- DATA PROVIDED
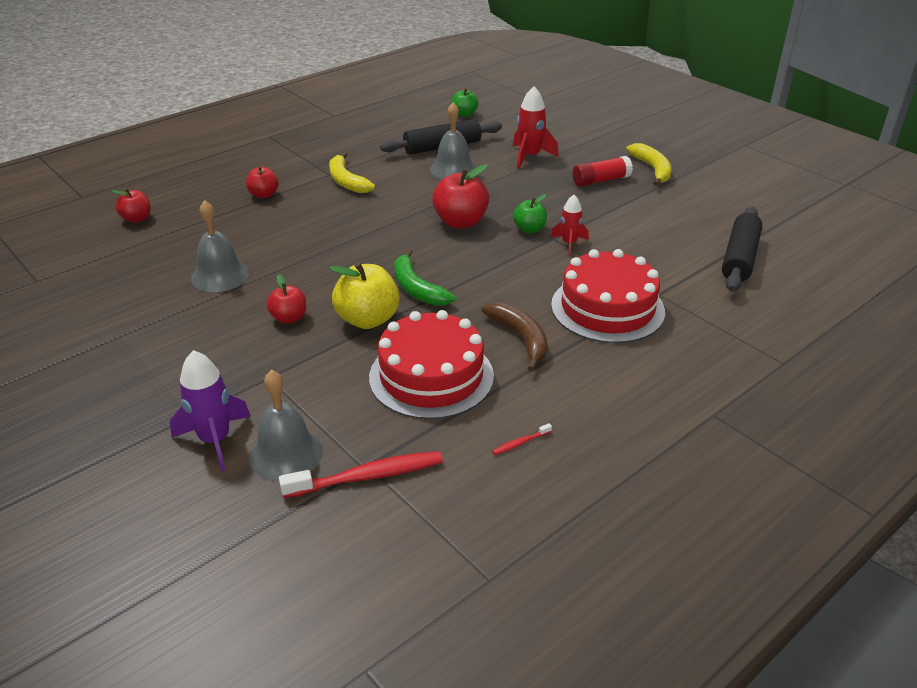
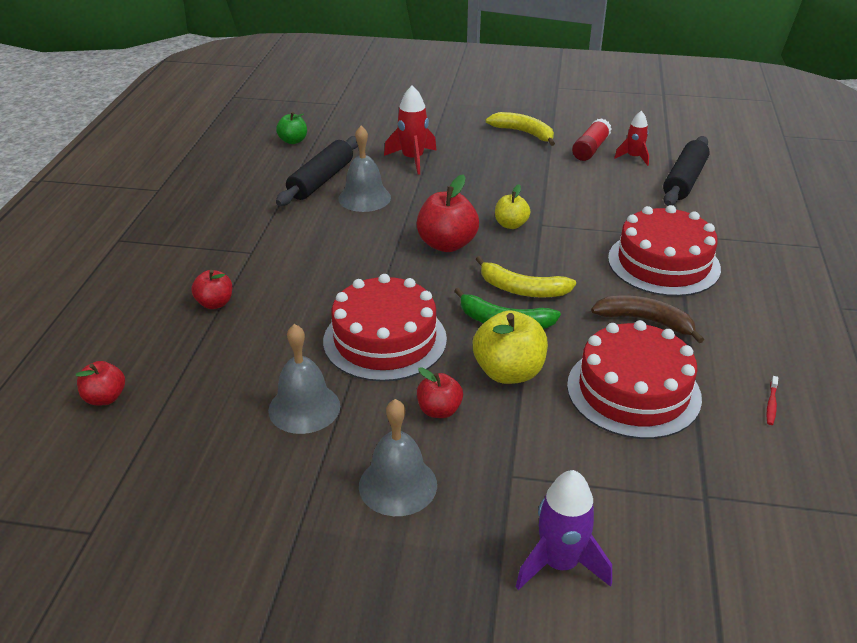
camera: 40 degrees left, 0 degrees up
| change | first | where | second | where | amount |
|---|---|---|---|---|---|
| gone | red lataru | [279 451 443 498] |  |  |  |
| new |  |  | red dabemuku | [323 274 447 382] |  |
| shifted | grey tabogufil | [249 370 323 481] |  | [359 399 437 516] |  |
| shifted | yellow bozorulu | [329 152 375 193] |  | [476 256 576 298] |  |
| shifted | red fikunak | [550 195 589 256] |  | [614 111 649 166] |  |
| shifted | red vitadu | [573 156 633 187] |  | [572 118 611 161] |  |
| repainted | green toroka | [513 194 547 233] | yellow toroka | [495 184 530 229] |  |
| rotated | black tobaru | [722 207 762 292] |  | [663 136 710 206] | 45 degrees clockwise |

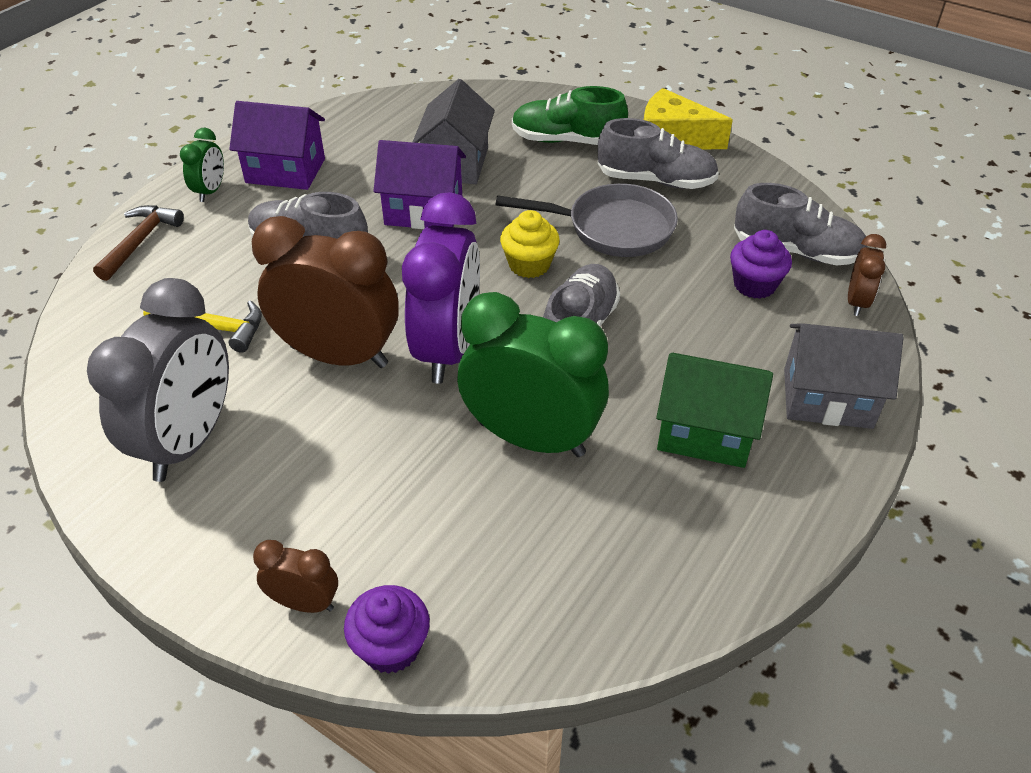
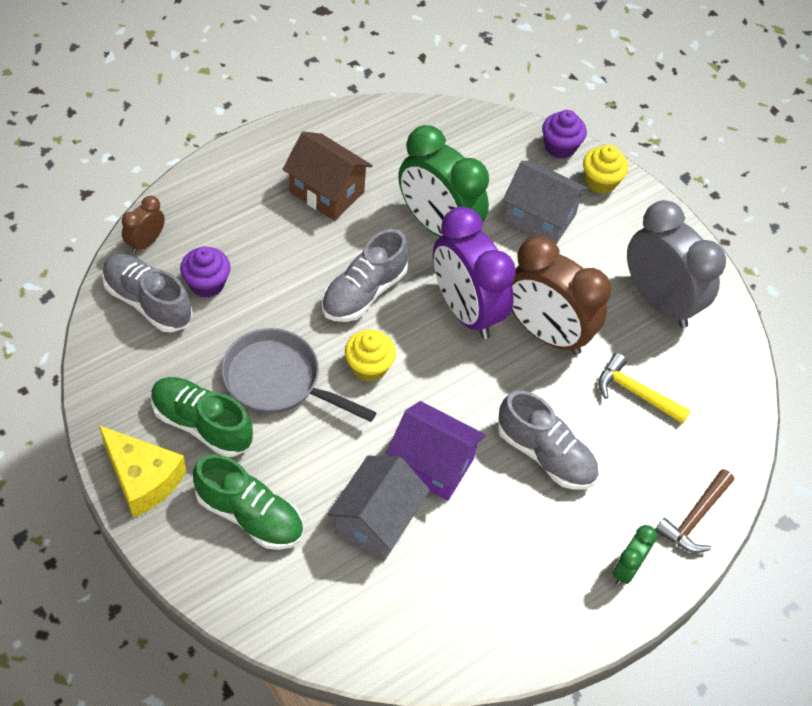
camera: 165 degrees left, 10 degrees up
| change | first | where | second | where | amount |
|---|---|---|---|---|---|
| gone | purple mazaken | [229 101 325 190] |  |  |  |
| shifted | grey mazaken | [784 323 904 429] |  | [503 161 589 244] |  |
| swapped | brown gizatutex | [253 540 338 613] | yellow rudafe | [583 145 628 194] |  |
| repainted | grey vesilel | [598 118 719 189] | green vesilel | [151 377 253 457] |  |
| repainted | green mazaken | [656 353 773 468] | brown mazaken | [283 131 373 221] |  |
| rotated | grey gizatutex | [87 278 229 482] |  | [627 200 726 328] | 105 degrees clockwise |
| rotated | purple gizatutex | [402 192 480 383] |  | [433 207 516 339] | 60 degrees counterclockwise |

- WORK REQUEST
Nothing but the lines above from the one containing "shifted | yellow" through the one containing "red vitadu |" should appear in the answer, each repeated exactly.

- TASK SOLUTION
| shifted | yellow bozorulu | [329 152 375 193] |  | [476 256 576 298] |  |
| shifted | red fikunak | [550 195 589 256] |  | [614 111 649 166] |  |
| shifted | red vitadu | [573 156 633 187] |  | [572 118 611 161] |  |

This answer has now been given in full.